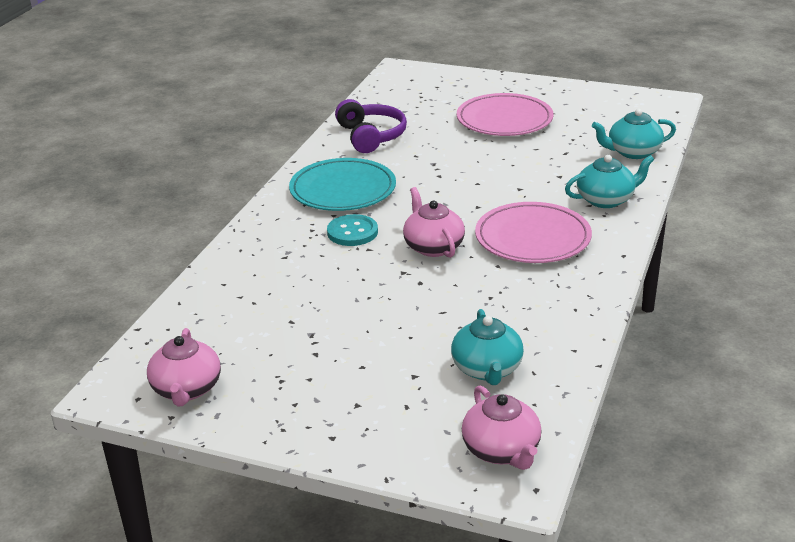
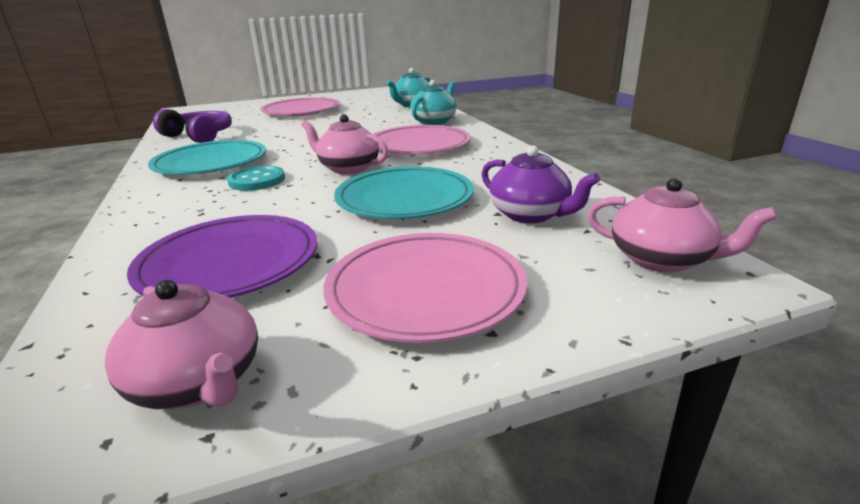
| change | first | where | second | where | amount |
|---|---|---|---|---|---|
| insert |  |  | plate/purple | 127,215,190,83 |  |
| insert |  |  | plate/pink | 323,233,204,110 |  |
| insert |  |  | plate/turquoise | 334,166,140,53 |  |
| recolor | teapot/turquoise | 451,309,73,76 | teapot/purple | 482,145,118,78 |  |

::::::::

:: Exercise instructions ::
Your task is to reproduce, exactly and exclusively, the lines from the one holding "plate/pink | 323,233,204,110" through the final line of the listing.

:: Result of the task ::
| insert |  |  | plate/pink | 323,233,204,110 |  |
| insert |  |  | plate/turquoise | 334,166,140,53 |  |
| recolor | teapot/turquoise | 451,309,73,76 | teapot/purple | 482,145,118,78 |  |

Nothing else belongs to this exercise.